◆ PROBLEM STATEMENT ◆
Return the entries below word for word; no images should appear in the copy.

◆ MATERIAL PROVIDED ◆
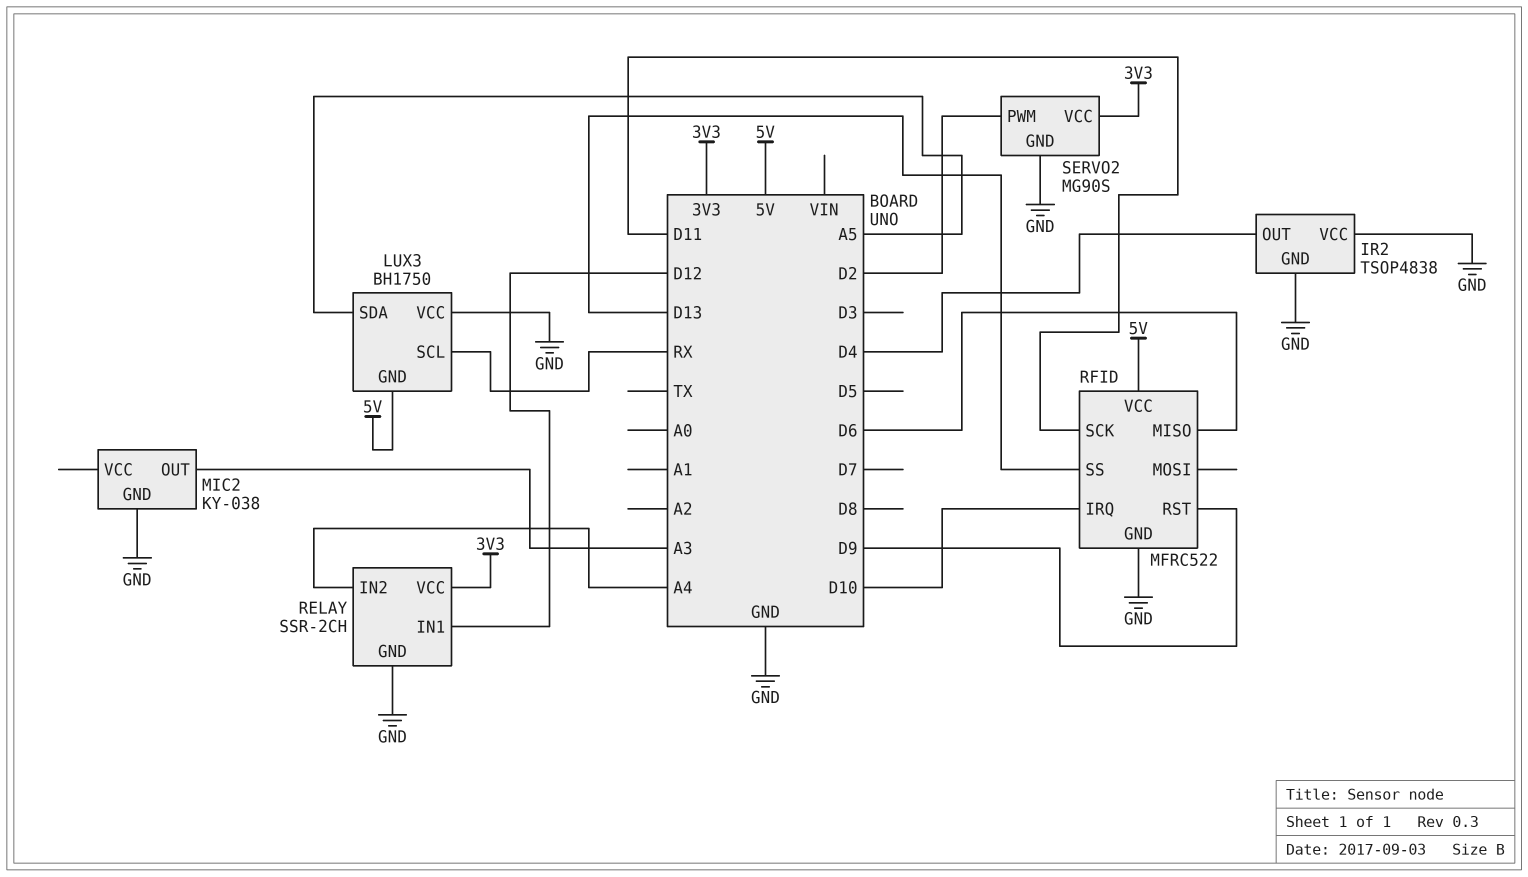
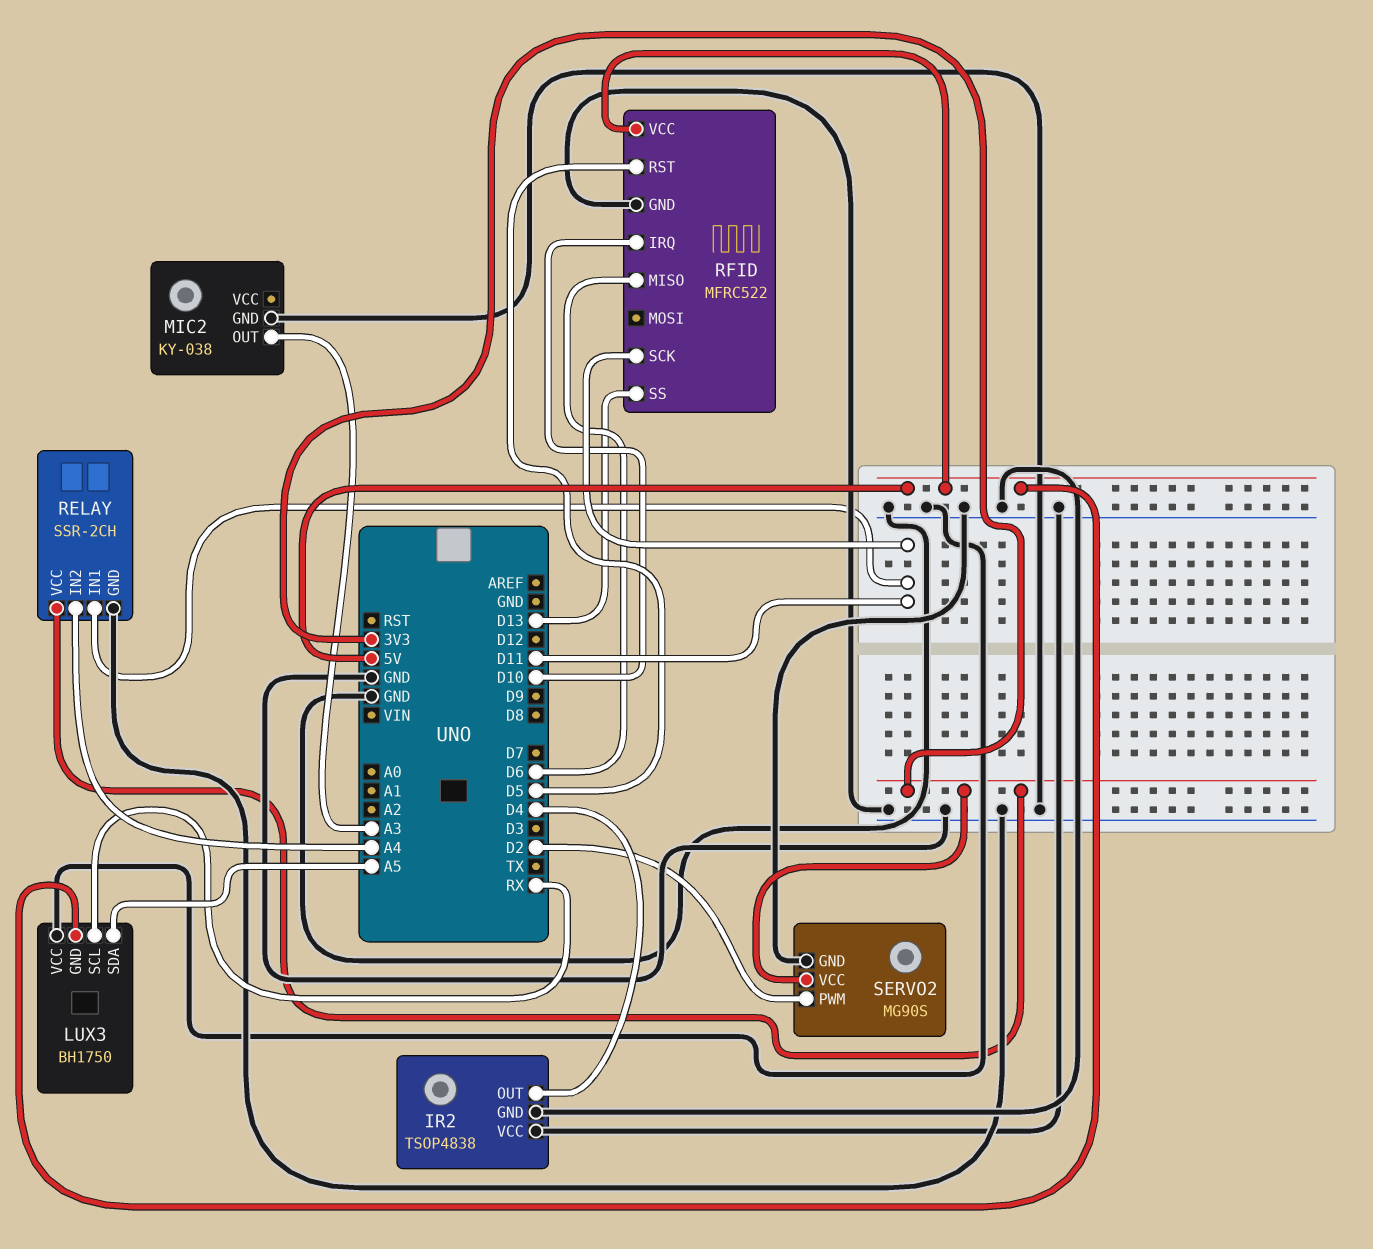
RELAY pin IN1: D12 -> D11
RFID pin RST: D9 -> D5

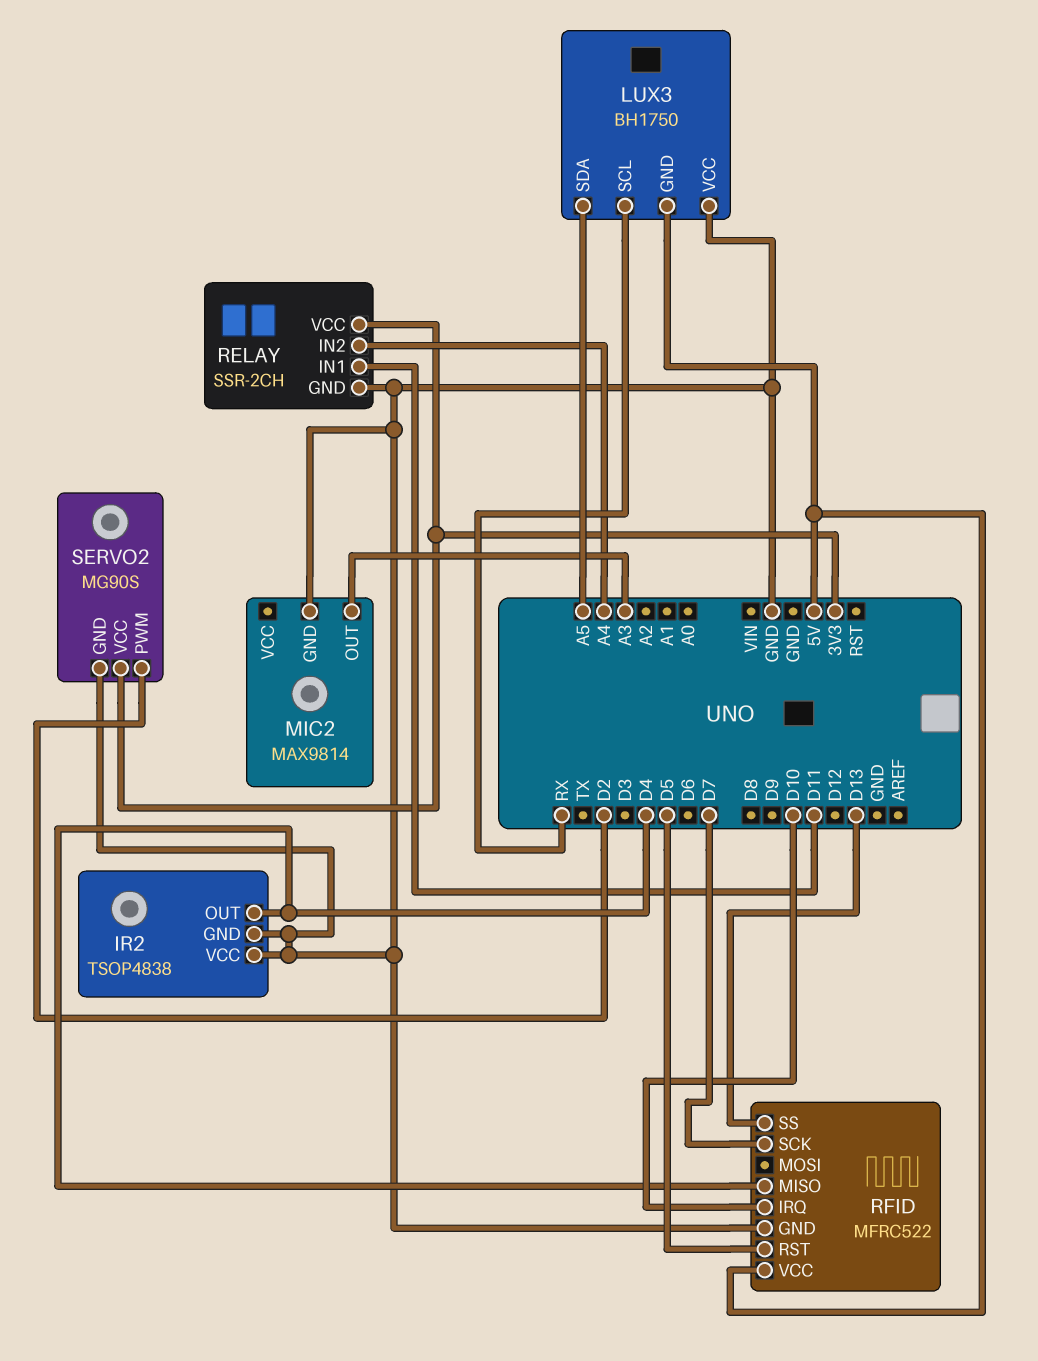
MIC2: KY-038 -> MAX9814
RFID pin MISO: D6 -> D4
RFID pin SCK: D11 -> D7

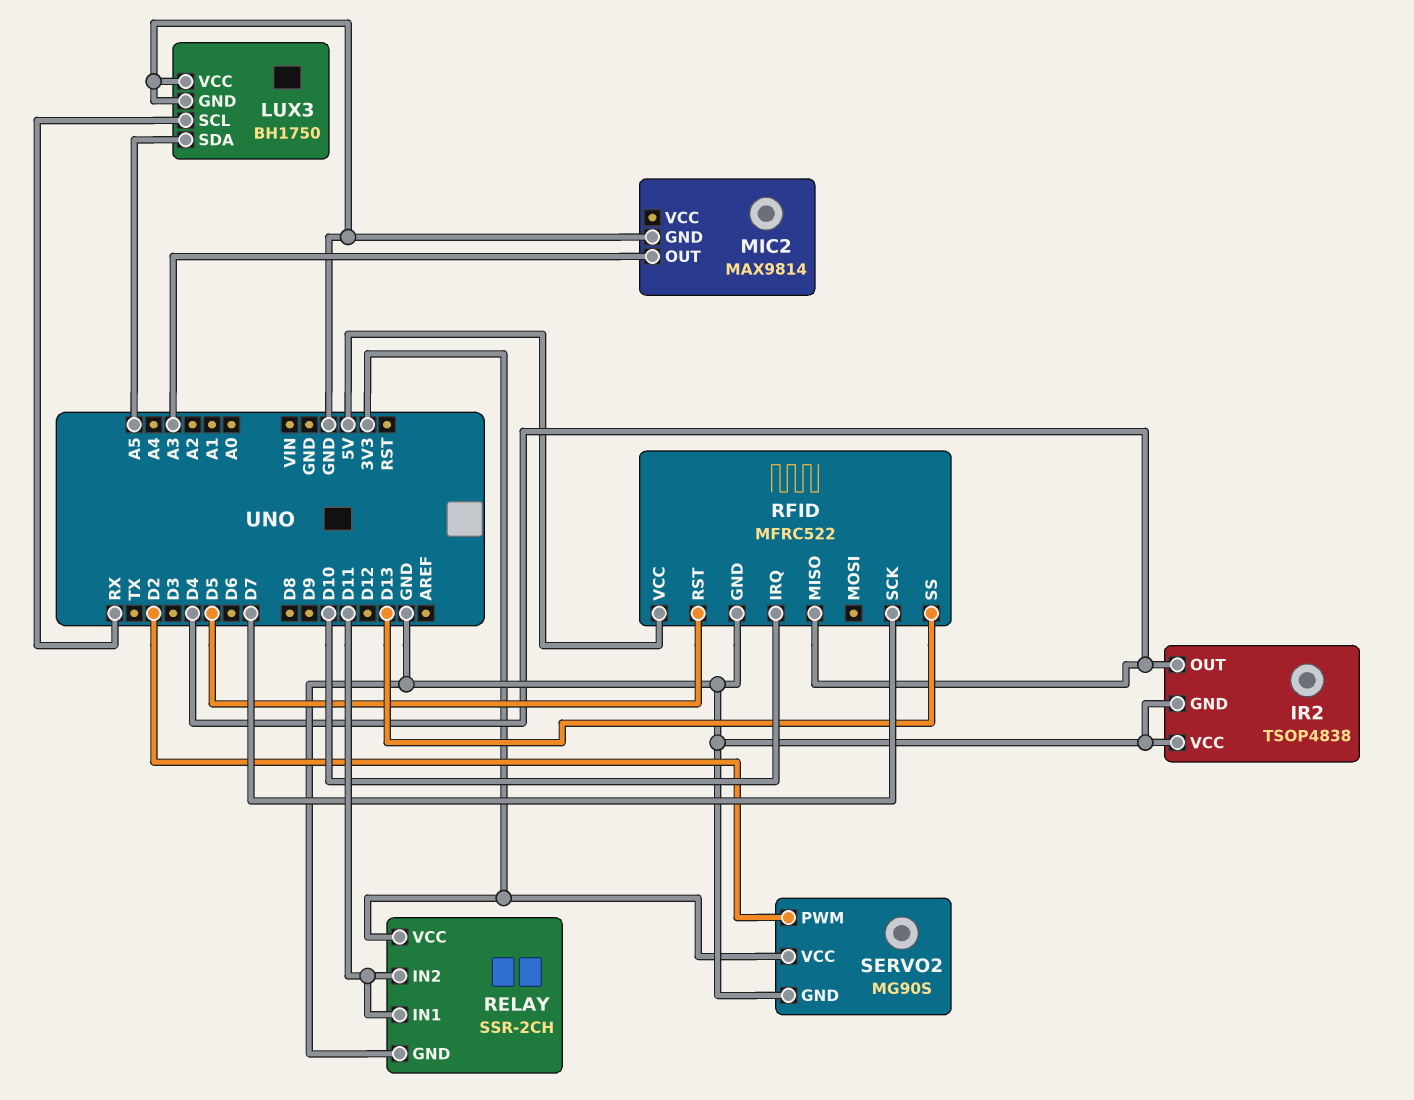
LUX3 pin GND: 5V -> GND
RELAY pin IN2: A4 -> D11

◆ EXERCISE ANSWER ◆
RELAY pin IN1: D12 -> D11
RFID pin RST: D9 -> D5

MIC2: KY-038 -> MAX9814
RFID pin MISO: D6 -> D4
RFID pin SCK: D11 -> D7

LUX3 pin GND: 5V -> GND
RELAY pin IN2: A4 -> D11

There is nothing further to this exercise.